[Prompt] Copy exactly the lines of the records below, and only those lines, beginning with the line that contains "red circle at (679, 71): moved 28 px down" and ending with the line that contains "blue triangle: moved 2 px left, 2 px up".

[Supplied records]

———

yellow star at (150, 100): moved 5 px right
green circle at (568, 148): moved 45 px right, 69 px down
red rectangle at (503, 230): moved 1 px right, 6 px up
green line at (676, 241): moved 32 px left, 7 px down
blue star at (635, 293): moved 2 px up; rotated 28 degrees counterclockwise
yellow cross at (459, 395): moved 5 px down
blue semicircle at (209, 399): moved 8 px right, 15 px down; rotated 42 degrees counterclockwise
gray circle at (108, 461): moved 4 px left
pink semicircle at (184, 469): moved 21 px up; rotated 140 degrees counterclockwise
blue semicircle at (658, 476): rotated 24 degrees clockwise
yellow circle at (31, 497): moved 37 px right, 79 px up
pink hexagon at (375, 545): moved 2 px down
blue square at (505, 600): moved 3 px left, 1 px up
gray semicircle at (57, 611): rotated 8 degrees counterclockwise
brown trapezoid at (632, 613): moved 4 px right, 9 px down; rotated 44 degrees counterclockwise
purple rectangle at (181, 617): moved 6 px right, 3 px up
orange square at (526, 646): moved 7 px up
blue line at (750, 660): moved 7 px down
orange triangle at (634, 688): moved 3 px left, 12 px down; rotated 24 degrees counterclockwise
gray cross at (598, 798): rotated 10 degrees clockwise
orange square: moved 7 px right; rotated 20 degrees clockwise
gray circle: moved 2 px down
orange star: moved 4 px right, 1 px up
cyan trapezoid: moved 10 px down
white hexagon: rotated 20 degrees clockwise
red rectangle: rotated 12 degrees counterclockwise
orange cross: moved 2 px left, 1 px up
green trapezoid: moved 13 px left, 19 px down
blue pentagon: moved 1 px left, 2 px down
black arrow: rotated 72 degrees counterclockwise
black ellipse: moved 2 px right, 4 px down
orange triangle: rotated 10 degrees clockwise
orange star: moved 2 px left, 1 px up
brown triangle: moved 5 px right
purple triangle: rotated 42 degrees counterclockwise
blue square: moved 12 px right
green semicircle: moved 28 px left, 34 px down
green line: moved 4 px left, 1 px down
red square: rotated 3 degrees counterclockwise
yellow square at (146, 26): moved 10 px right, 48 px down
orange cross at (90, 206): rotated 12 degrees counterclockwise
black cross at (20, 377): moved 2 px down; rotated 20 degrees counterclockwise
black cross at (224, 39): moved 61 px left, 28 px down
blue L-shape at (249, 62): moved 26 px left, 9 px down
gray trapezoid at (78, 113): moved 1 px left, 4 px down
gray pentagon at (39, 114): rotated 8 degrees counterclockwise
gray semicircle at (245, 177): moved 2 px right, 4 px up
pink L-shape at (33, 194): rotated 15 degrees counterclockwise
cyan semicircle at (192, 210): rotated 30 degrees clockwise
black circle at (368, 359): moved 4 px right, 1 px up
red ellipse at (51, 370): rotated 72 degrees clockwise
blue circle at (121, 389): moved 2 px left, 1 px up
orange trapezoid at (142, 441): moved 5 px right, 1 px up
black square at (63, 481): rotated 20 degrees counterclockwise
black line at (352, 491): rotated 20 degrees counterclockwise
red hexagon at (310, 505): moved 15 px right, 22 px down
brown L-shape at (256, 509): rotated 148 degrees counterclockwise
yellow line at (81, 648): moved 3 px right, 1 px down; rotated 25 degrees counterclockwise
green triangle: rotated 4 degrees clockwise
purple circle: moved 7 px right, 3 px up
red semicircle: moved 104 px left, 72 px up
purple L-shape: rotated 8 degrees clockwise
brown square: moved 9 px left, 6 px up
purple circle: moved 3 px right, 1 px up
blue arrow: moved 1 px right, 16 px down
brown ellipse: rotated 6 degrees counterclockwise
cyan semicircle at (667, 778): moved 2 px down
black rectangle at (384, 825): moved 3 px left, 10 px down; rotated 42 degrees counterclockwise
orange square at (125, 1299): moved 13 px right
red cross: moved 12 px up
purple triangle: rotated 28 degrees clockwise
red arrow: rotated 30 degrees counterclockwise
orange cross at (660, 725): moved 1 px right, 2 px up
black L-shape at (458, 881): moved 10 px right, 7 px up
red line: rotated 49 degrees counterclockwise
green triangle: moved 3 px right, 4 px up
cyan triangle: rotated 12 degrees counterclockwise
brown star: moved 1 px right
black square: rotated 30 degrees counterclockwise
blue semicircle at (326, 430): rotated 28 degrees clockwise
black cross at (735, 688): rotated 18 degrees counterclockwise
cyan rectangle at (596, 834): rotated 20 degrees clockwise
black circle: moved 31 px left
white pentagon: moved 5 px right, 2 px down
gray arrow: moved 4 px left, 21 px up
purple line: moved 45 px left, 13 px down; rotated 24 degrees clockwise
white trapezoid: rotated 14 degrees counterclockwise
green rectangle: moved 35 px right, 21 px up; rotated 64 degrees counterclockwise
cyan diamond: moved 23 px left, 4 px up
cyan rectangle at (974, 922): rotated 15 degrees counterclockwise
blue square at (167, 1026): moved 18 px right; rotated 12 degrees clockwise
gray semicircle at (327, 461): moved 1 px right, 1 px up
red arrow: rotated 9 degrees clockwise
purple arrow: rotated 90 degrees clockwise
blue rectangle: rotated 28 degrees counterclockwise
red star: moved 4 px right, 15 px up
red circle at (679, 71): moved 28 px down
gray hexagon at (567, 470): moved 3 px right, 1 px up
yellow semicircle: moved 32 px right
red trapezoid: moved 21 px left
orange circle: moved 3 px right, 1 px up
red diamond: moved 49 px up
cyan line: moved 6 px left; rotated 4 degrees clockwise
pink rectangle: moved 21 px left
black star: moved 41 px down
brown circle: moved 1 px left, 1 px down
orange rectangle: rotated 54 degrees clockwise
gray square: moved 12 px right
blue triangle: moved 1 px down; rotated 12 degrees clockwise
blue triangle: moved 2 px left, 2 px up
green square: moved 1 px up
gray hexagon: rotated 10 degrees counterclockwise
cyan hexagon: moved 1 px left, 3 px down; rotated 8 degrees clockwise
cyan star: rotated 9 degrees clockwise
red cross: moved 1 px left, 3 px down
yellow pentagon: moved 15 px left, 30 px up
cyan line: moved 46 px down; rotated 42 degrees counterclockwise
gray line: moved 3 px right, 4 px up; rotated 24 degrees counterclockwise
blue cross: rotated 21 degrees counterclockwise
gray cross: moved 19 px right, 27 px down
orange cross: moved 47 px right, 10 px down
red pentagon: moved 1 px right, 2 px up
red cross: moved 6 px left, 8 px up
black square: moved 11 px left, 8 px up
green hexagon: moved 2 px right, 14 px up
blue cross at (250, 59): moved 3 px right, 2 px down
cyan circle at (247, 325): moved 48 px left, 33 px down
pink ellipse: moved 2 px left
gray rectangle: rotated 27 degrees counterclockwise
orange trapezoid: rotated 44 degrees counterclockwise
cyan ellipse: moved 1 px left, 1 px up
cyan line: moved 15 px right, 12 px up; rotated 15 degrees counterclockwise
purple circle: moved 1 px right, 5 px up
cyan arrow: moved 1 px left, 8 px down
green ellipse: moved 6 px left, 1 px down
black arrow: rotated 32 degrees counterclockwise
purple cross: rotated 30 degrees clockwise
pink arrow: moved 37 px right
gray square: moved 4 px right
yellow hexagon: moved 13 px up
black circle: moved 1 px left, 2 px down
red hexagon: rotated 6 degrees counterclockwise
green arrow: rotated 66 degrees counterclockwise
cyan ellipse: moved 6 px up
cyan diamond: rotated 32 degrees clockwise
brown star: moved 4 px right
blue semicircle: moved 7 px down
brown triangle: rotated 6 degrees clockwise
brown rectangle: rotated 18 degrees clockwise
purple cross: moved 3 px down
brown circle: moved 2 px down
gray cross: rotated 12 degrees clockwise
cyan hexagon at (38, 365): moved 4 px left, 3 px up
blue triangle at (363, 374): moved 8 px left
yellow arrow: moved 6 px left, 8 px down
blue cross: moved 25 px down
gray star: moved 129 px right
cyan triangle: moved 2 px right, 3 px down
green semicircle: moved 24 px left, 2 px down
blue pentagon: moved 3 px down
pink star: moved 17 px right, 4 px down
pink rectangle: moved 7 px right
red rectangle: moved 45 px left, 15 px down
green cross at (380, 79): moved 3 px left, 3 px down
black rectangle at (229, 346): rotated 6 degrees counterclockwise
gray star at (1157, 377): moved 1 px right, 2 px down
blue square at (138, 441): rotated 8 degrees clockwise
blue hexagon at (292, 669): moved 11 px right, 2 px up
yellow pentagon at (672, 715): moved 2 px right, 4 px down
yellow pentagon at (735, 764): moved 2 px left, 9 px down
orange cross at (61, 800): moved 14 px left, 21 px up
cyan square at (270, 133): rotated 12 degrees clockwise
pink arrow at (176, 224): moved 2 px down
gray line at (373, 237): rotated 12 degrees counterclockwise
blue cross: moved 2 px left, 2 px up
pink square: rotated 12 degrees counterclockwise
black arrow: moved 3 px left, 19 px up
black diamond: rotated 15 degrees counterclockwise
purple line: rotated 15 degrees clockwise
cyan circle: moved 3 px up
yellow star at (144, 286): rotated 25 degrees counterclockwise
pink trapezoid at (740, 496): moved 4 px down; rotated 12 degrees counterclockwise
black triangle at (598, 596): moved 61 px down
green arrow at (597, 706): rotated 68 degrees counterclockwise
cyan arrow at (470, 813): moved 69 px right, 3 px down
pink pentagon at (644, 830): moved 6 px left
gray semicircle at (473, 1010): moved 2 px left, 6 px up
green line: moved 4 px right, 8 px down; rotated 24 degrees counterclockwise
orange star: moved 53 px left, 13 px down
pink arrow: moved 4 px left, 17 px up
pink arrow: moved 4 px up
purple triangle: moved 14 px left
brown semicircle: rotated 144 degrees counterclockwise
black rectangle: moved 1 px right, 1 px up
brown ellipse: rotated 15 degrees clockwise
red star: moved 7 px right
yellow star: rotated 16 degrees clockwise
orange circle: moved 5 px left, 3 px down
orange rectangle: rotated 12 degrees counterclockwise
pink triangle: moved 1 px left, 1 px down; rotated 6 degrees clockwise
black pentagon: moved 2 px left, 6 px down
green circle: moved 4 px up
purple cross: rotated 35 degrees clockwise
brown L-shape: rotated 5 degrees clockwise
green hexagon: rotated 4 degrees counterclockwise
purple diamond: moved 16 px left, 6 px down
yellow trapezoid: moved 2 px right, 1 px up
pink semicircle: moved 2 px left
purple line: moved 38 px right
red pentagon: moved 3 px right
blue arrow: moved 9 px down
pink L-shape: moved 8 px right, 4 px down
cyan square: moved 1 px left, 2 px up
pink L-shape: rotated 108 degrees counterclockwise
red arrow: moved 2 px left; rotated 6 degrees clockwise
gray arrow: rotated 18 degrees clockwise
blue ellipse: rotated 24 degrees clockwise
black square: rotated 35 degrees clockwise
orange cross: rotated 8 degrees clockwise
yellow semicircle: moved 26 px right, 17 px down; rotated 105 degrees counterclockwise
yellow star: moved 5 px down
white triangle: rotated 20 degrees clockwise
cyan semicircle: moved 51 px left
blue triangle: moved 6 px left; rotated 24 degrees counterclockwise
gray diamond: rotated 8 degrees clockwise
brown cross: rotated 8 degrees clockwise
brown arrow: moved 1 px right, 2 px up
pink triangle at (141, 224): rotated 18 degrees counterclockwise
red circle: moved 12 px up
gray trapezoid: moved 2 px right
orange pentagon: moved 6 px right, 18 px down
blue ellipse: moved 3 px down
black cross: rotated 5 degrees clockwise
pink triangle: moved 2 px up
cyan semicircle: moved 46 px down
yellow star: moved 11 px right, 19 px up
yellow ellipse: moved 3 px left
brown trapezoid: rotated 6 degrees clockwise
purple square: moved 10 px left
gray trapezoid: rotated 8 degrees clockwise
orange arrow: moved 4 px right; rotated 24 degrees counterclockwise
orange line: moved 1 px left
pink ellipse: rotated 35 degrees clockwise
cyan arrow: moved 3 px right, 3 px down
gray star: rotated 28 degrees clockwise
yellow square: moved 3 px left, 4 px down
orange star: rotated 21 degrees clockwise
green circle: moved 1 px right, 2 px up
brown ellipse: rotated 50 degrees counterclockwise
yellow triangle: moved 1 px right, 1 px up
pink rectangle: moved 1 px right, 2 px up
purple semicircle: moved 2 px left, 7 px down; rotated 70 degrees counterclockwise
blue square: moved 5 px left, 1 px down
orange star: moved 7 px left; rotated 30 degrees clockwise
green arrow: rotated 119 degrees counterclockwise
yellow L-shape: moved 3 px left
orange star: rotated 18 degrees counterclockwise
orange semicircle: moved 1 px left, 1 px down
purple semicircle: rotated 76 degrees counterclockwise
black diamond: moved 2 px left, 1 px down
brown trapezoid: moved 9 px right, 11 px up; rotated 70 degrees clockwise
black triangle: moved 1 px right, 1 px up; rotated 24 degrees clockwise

———

[Result of this task]
red circle at (679, 71): moved 28 px down
gray hexagon at (567, 470): moved 3 px right, 1 px up
yellow semicircle: moved 32 px right
red trapezoid: moved 21 px left
orange circle: moved 3 px right, 1 px up
red diamond: moved 49 px up
cyan line: moved 6 px left; rotated 4 degrees clockwise
pink rectangle: moved 21 px left
black star: moved 41 px down
brown circle: moved 1 px left, 1 px down
orange rectangle: rotated 54 degrees clockwise
gray square: moved 12 px right
blue triangle: moved 1 px down; rotated 12 degrees clockwise
blue triangle: moved 2 px left, 2 px up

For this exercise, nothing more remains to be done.